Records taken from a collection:
* Start *

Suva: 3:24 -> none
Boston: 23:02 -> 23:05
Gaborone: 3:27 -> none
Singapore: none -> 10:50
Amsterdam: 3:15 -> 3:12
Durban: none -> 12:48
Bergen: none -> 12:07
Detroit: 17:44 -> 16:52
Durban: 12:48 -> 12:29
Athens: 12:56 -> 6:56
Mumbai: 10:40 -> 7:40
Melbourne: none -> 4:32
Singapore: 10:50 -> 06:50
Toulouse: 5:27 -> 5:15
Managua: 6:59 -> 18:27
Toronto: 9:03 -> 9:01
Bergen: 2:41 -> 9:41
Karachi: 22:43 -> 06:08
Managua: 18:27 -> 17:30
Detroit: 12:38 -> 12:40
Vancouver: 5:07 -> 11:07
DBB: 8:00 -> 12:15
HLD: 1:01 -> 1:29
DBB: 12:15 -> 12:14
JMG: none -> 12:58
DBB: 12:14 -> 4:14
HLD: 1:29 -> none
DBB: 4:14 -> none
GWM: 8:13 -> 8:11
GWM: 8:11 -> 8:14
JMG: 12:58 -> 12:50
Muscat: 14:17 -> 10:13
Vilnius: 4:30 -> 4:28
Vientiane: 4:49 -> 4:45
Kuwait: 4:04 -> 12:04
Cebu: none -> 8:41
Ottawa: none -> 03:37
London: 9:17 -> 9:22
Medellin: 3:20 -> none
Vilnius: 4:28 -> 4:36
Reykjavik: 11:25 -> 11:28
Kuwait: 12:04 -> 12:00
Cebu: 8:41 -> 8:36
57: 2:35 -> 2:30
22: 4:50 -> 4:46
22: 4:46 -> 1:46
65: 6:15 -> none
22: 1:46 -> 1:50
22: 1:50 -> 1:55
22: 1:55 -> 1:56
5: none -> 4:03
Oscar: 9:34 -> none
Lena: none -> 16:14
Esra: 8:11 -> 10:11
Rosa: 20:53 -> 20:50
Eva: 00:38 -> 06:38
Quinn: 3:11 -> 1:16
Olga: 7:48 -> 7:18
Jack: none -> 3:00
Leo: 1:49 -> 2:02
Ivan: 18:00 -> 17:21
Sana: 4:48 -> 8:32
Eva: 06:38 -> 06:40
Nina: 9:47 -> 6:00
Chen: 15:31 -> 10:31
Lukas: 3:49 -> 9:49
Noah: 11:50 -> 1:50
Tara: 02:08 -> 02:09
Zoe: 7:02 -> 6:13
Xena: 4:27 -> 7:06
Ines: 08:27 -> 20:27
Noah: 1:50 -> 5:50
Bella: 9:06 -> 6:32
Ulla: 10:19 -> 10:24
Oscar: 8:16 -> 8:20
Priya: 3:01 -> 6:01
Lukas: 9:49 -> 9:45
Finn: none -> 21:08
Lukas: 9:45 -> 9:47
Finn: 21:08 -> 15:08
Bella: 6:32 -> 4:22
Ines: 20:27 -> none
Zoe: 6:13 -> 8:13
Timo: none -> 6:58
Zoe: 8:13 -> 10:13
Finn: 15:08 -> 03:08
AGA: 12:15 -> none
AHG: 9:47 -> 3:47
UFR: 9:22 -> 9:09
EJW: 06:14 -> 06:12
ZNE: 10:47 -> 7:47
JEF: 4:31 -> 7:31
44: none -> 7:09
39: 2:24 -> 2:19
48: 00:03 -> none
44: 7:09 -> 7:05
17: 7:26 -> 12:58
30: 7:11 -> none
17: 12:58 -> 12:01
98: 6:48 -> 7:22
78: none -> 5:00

* End *

» **GIVEN EXERCISE**
Rename "Detroit" to "Chicago" everywhere in the records above, and keep every other line exactly the same.

» **COMPLETED EXERCISE**
Suva: 3:24 -> none
Boston: 23:02 -> 23:05
Gaborone: 3:27 -> none
Singapore: none -> 10:50
Amsterdam: 3:15 -> 3:12
Durban: none -> 12:48
Bergen: none -> 12:07
Chicago: 17:44 -> 16:52
Durban: 12:48 -> 12:29
Athens: 12:56 -> 6:56
Mumbai: 10:40 -> 7:40
Melbourne: none -> 4:32
Singapore: 10:50 -> 06:50
Toulouse: 5:27 -> 5:15
Managua: 6:59 -> 18:27
Toronto: 9:03 -> 9:01
Bergen: 2:41 -> 9:41
Karachi: 22:43 -> 06:08
Managua: 18:27 -> 17:30
Chicago: 12:38 -> 12:40
Vancouver: 5:07 -> 11:07
DBB: 8:00 -> 12:15
HLD: 1:01 -> 1:29
DBB: 12:15 -> 12:14
JMG: none -> 12:58
DBB: 12:14 -> 4:14
HLD: 1:29 -> none
DBB: 4:14 -> none
GWM: 8:13 -> 8:11
GWM: 8:11 -> 8:14
JMG: 12:58 -> 12:50
Muscat: 14:17 -> 10:13
Vilnius: 4:30 -> 4:28
Vientiane: 4:49 -> 4:45
Kuwait: 4:04 -> 12:04
Cebu: none -> 8:41
Ottawa: none -> 03:37
London: 9:17 -> 9:22
Medellin: 3:20 -> none
Vilnius: 4:28 -> 4:36
Reykjavik: 11:25 -> 11:28
Kuwait: 12:04 -> 12:00
Cebu: 8:41 -> 8:36
57: 2:35 -> 2:30
22: 4:50 -> 4:46
22: 4:46 -> 1:46
65: 6:15 -> none
22: 1:46 -> 1:50
22: 1:50 -> 1:55
22: 1:55 -> 1:56
5: none -> 4:03
Oscar: 9:34 -> none
Lena: none -> 16:14
Esra: 8:11 -> 10:11
Rosa: 20:53 -> 20:50
Eva: 00:38 -> 06:38
Quinn: 3:11 -> 1:16
Olga: 7:48 -> 7:18
Jack: none -> 3:00
Leo: 1:49 -> 2:02
Ivan: 18:00 -> 17:21
Sana: 4:48 -> 8:32
Eva: 06:38 -> 06:40
Nina: 9:47 -> 6:00
Chen: 15:31 -> 10:31
Lukas: 3:49 -> 9:49
Noah: 11:50 -> 1:50
Tara: 02:08 -> 02:09
Zoe: 7:02 -> 6:13
Xena: 4:27 -> 7:06
Ines: 08:27 -> 20:27
Noah: 1:50 -> 5:50
Bella: 9:06 -> 6:32
Ulla: 10:19 -> 10:24
Oscar: 8:16 -> 8:20
Priya: 3:01 -> 6:01
Lukas: 9:49 -> 9:45
Finn: none -> 21:08
Lukas: 9:45 -> 9:47
Finn: 21:08 -> 15:08
Bella: 6:32 -> 4:22
Ines: 20:27 -> none
Zoe: 6:13 -> 8:13
Timo: none -> 6:58
Zoe: 8:13 -> 10:13
Finn: 15:08 -> 03:08
AGA: 12:15 -> none
AHG: 9:47 -> 3:47
UFR: 9:22 -> 9:09
EJW: 06:14 -> 06:12
ZNE: 10:47 -> 7:47
JEF: 4:31 -> 7:31
44: none -> 7:09
39: 2:24 -> 2:19
48: 00:03 -> none
44: 7:09 -> 7:05
17: 7:26 -> 12:58
30: 7:11 -> none
17: 12:58 -> 12:01
98: 6:48 -> 7:22
78: none -> 5:00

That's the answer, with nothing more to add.